## WHAT THE TASK REQUIRES
Restate each of the lines below word for word and drop every picture.

## MATERIAL TO PROCESS
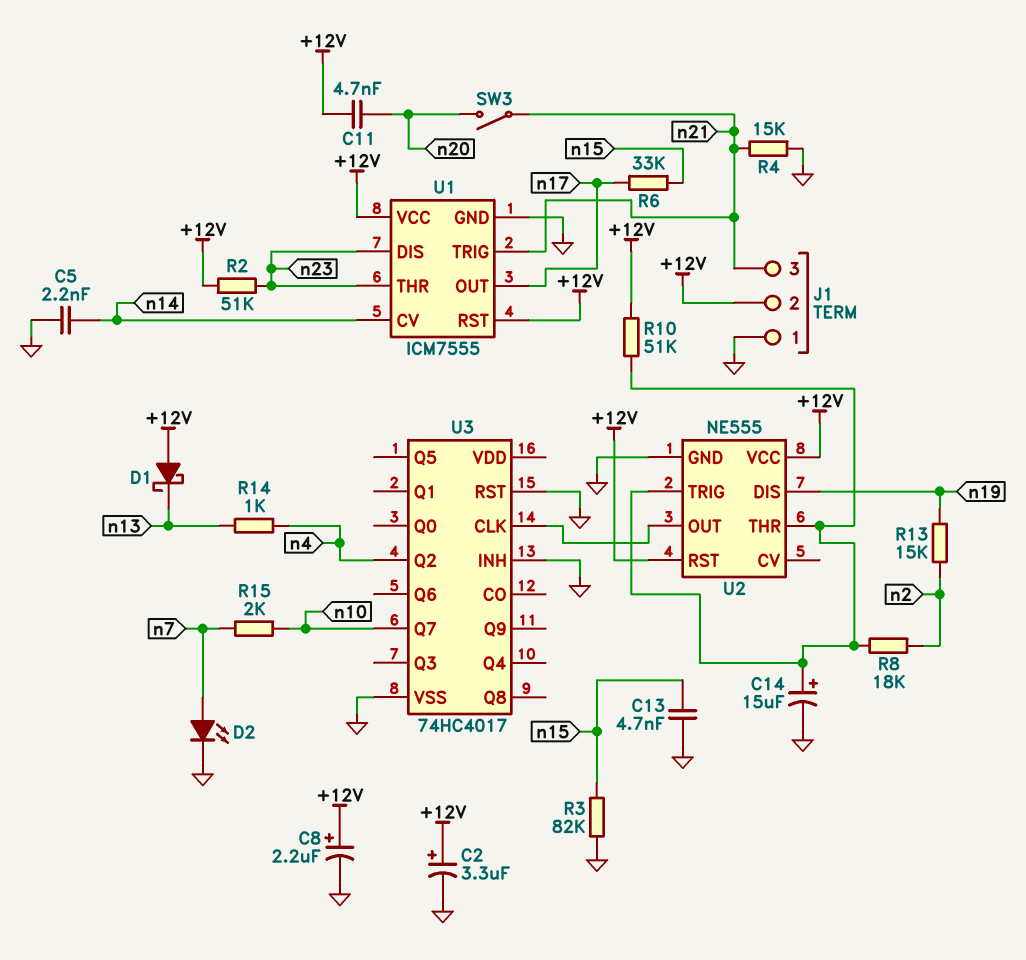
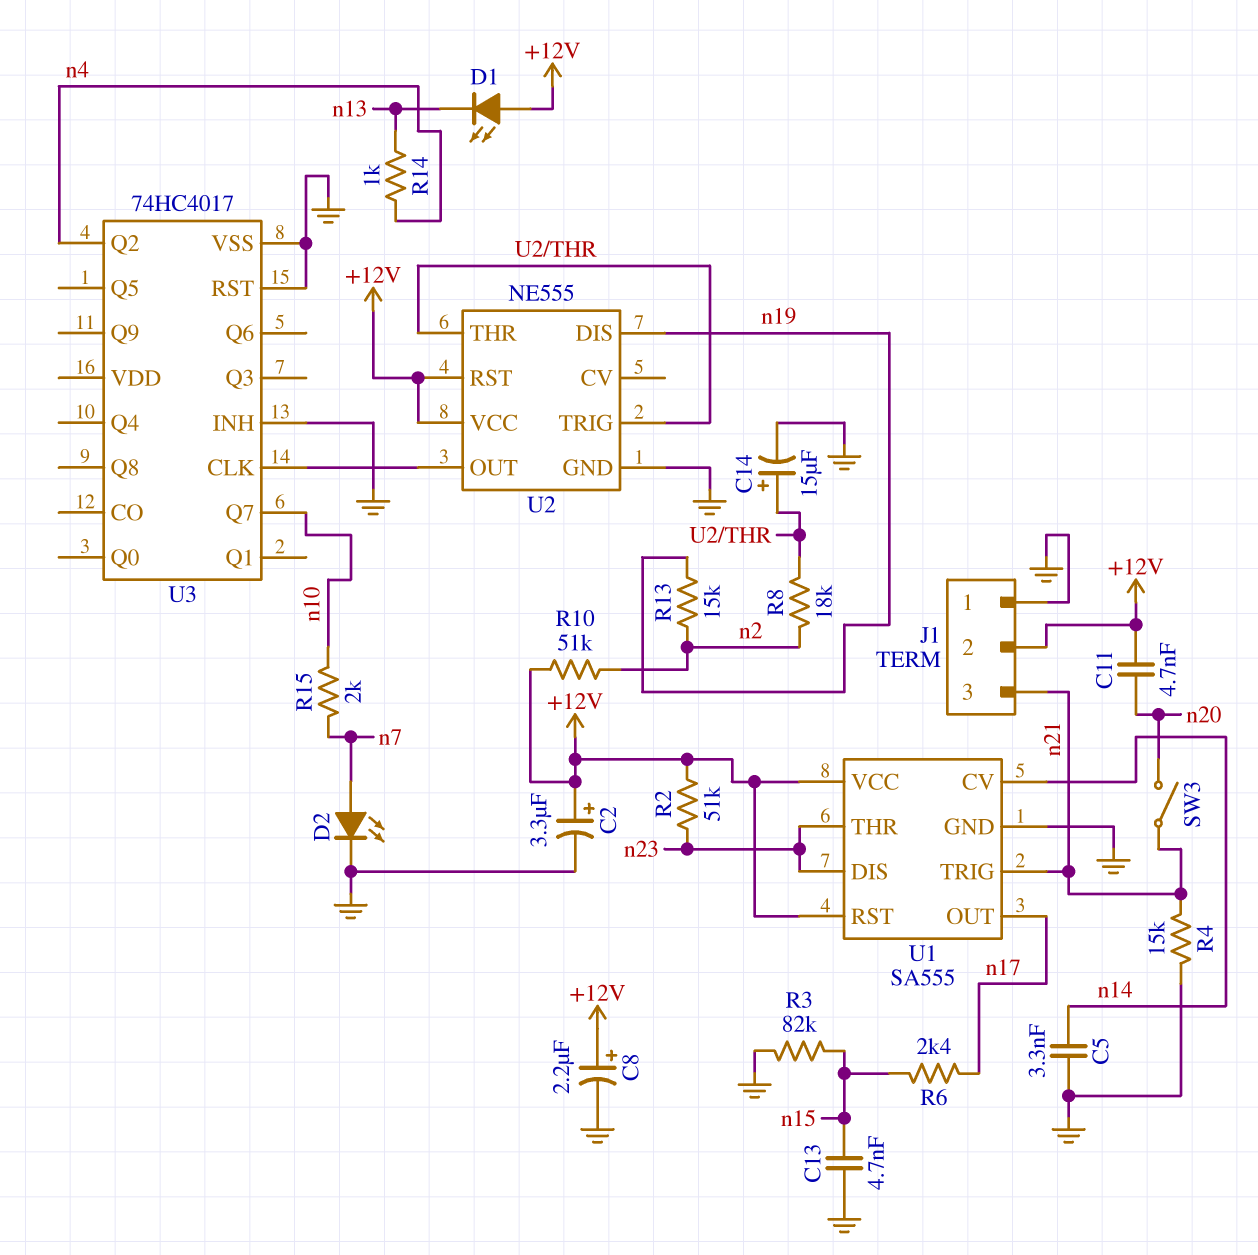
C5: 2.2nF (GND, n14) -> 3.3nF (GND, n14)
D1: schottky (A +12V, K n13) -> LED (A +12V, K n13)
R6: 33k (n15, n17) -> 2.4k (n15, n17)
R10: 51k (+12V, U2/THR) -> 51k (+12V, n2)
U1: ICM7555 -> SA555

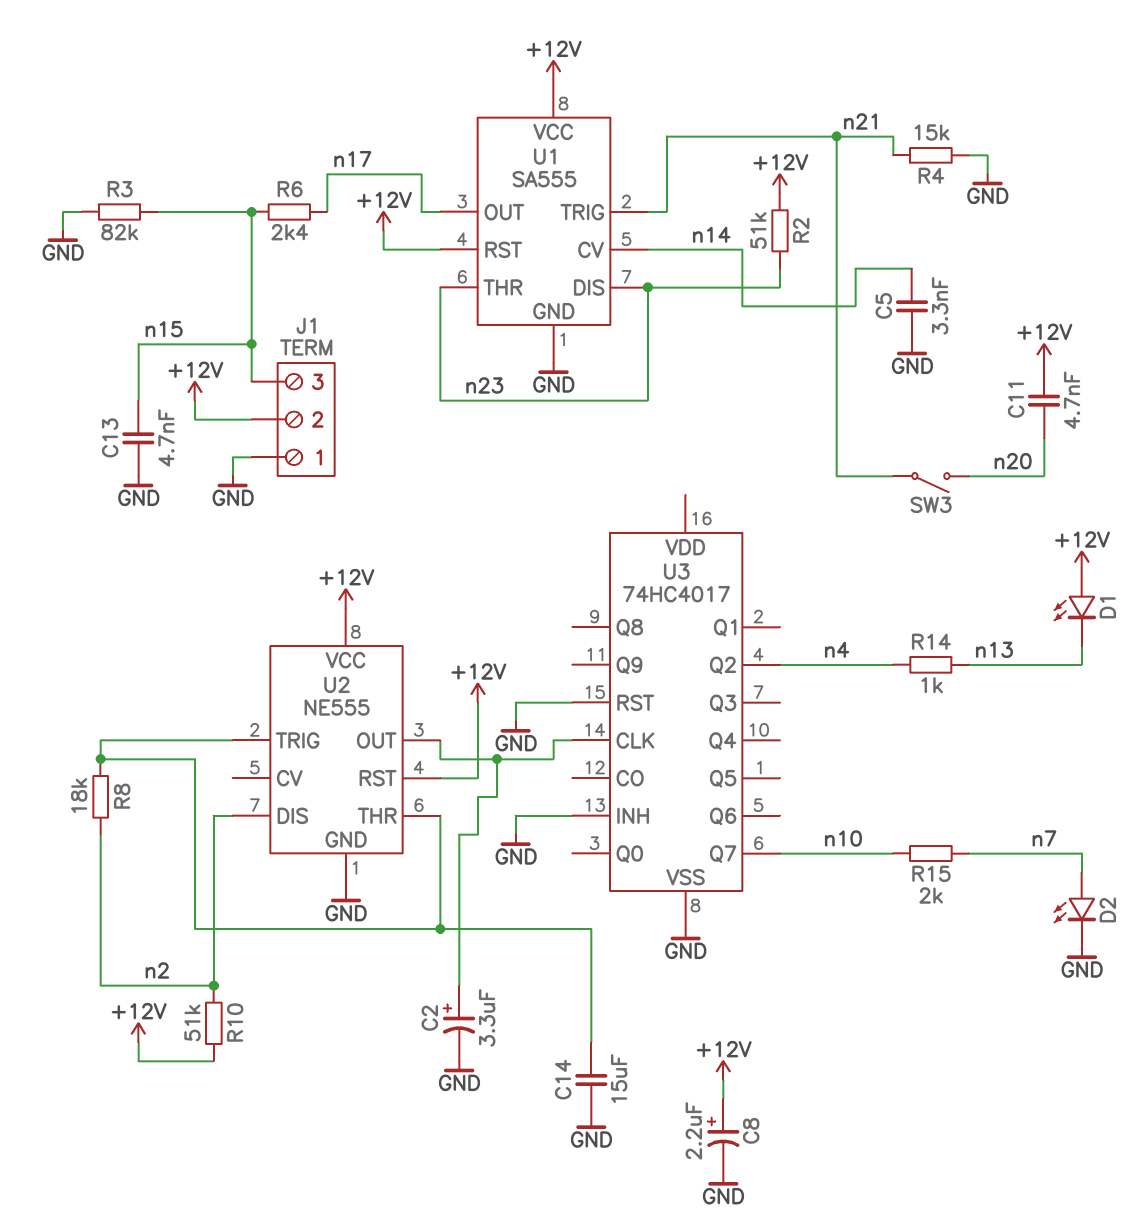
C2: 3.3uF (plus +12V, minus GND) -> 3.3uF (plus U2/OUT, minus GND)
C14: 15uF (plus U2/THR, minus GND) -> 15uF (GND, U2/THR)
J1 pin 3: n21 -> n15
R13: 15k (n2, n19) -> none
U2 pin DIS: n19 -> n2

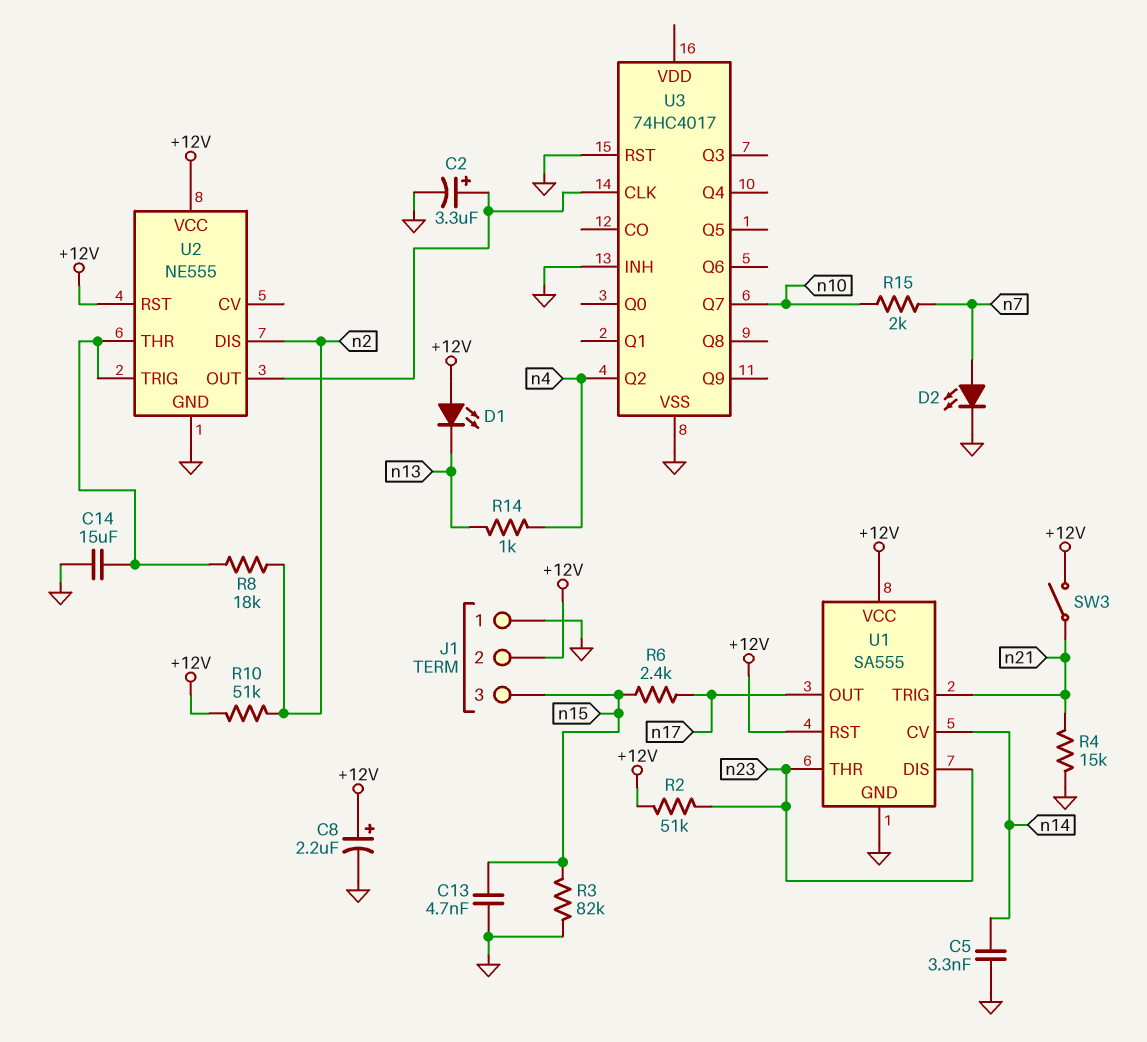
C11: 4.7nF (+12V, n20) -> none
SW3: switch (n20, n21) -> switch (+12V, n21)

## ANSWER TO THIS EXERCISE
C5: 2.2nF (GND, n14) -> 3.3nF (GND, n14)
D1: schottky (A +12V, K n13) -> LED (A +12V, K n13)
R6: 33k (n15, n17) -> 2.4k (n15, n17)
R10: 51k (+12V, U2/THR) -> 51k (+12V, n2)
U1: ICM7555 -> SA555

C2: 3.3uF (plus +12V, minus GND) -> 3.3uF (plus U2/OUT, minus GND)
C14: 15uF (plus U2/THR, minus GND) -> 15uF (GND, U2/THR)
J1 pin 3: n21 -> n15
R13: 15k (n2, n19) -> none
U2 pin DIS: n19 -> n2

C11: 4.7nF (+12V, n20) -> none
SW3: switch (n20, n21) -> switch (+12V, n21)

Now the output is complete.